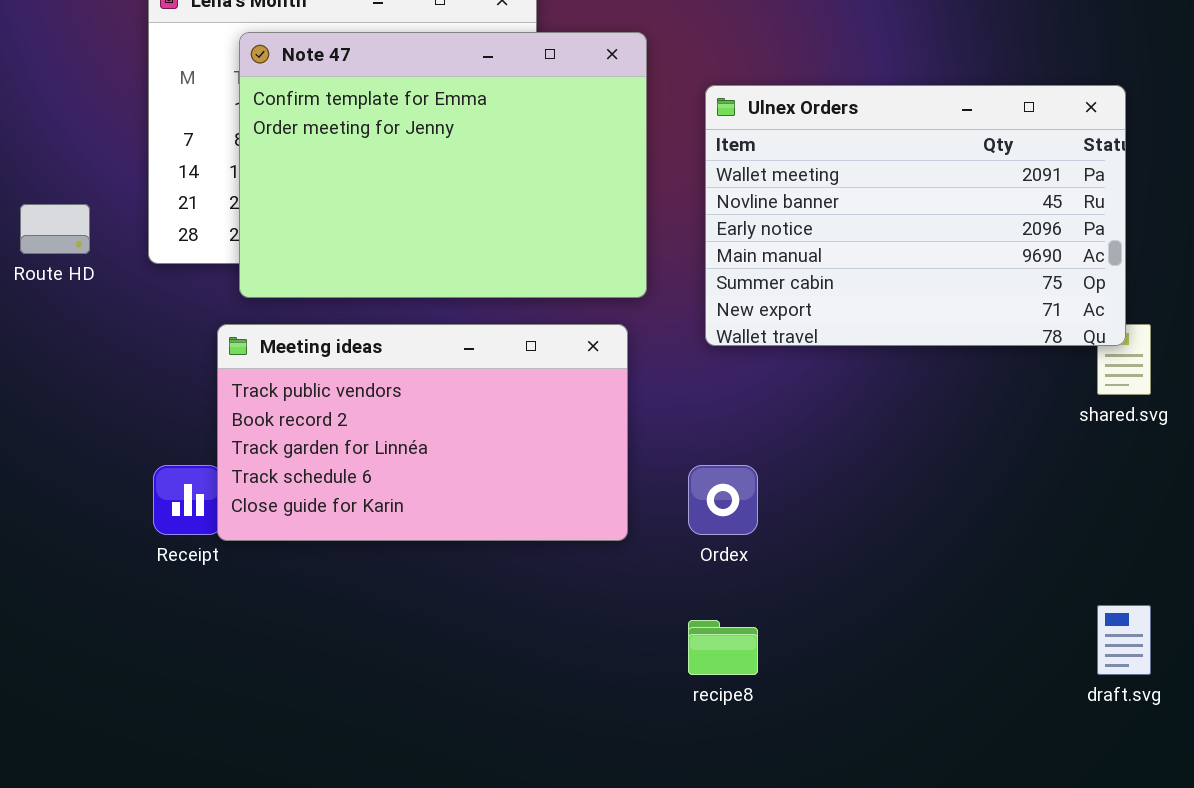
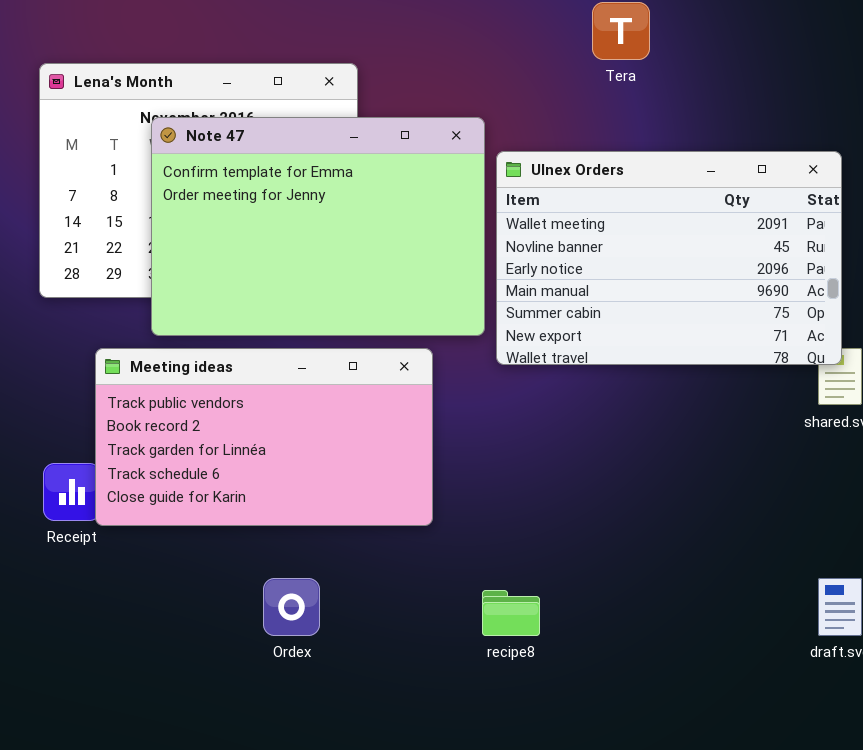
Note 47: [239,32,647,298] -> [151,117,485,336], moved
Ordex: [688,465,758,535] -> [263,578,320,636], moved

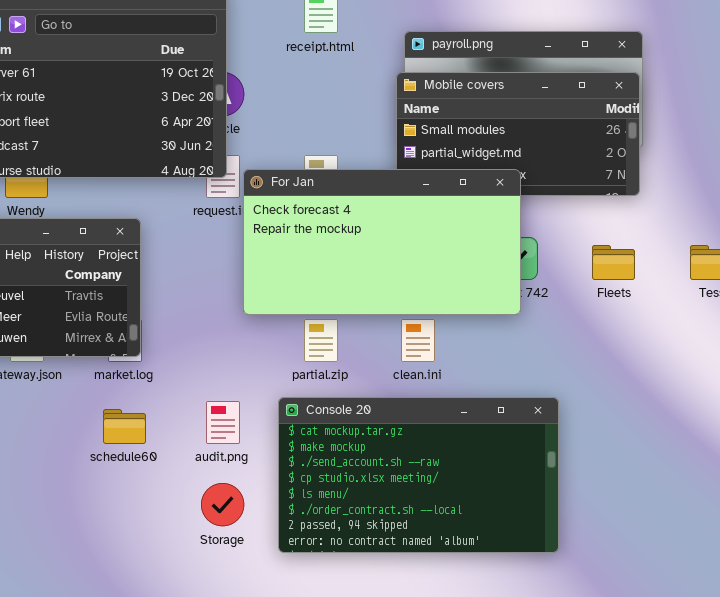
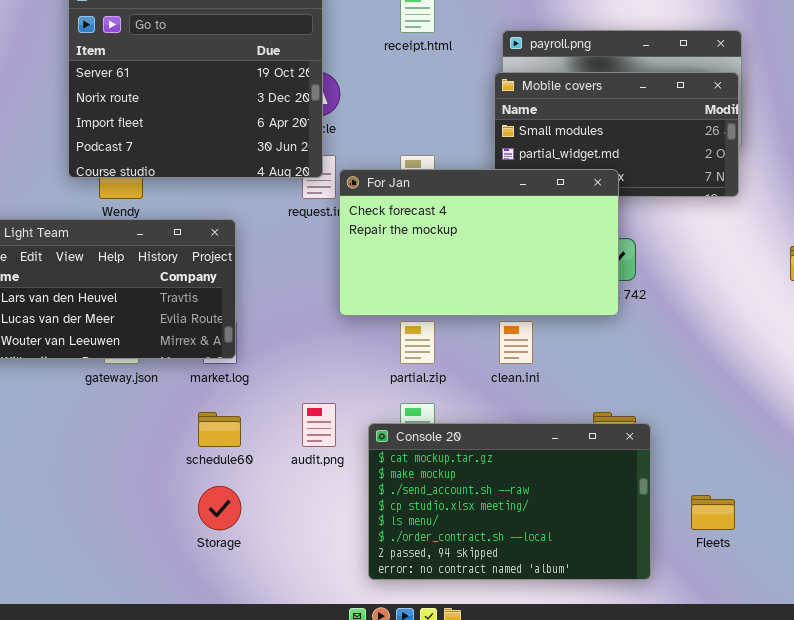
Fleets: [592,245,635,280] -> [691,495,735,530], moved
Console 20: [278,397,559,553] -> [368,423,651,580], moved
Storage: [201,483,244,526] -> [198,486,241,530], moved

_ _ _ _ _ _ _

EXERCISE ▸ When you retype the listing above, keep each line exactly as written and drop the pictures.

ANSWER TO THE EXERCISE ▸
Note 47: [239,32,647,298] -> [151,117,485,336], moved
Ordex: [688,465,758,535] -> [263,578,320,636], moved

Fleets: [592,245,635,280] -> [691,495,735,530], moved
Console 20: [278,397,559,553] -> [368,423,651,580], moved
Storage: [201,483,244,526] -> [198,486,241,530], moved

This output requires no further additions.